Each line of the data below holding the word "camera" must be copied.

Stored items from a collection:
= = = = = = =

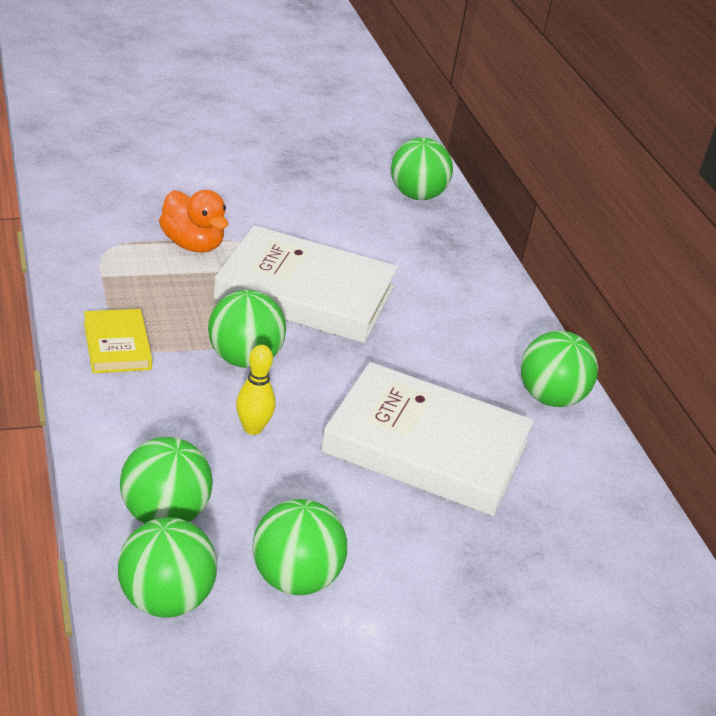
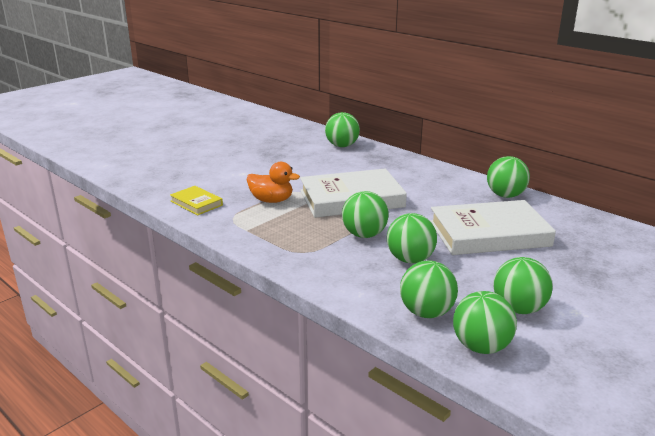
camera: 25 degrees left, 10 degrees down
yellow book [84,309,152,373] -> yellow book moved to [170,186,223,215]
yellow bowling pin [236,345,275,435] -> green ball [387,213,437,263]

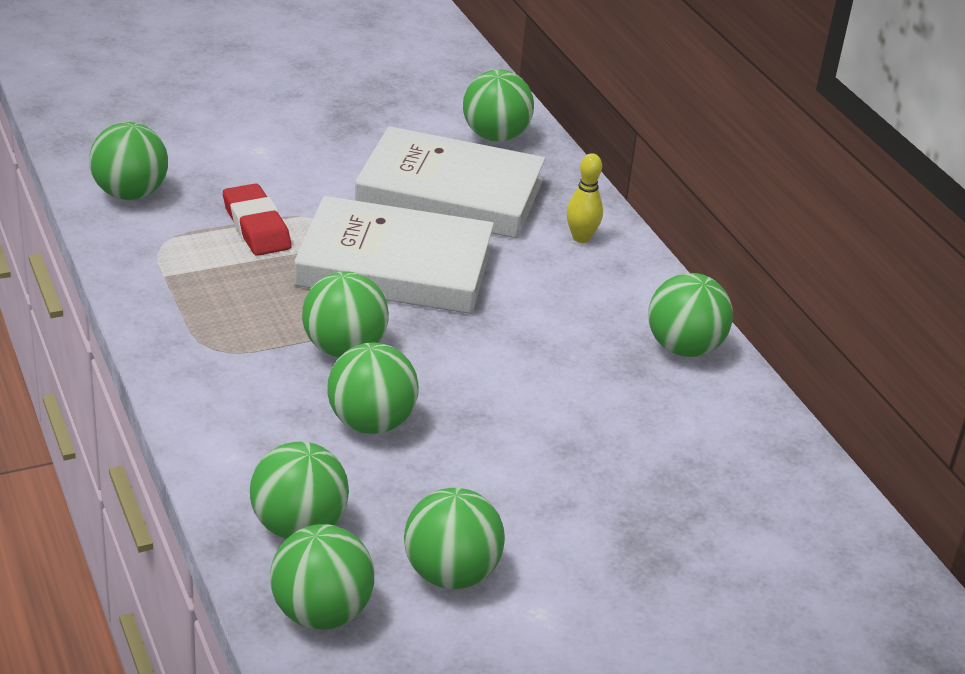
camera: 20 degrees right, 10 degrees up
yellow book [170,186,223,215] -> green ball [89,122,168,200]
orange duck [247,162,300,203] -> red eraser [223,183,291,256]
white book [430,200,556,255] -> white book moved to [355,126,545,239]
none -> yellow bowling pin [566,153,603,243]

= = = = = = =

## Solved problem
camera: 25 degrees left, 10 degrees down
camera: 20 degrees right, 10 degrees up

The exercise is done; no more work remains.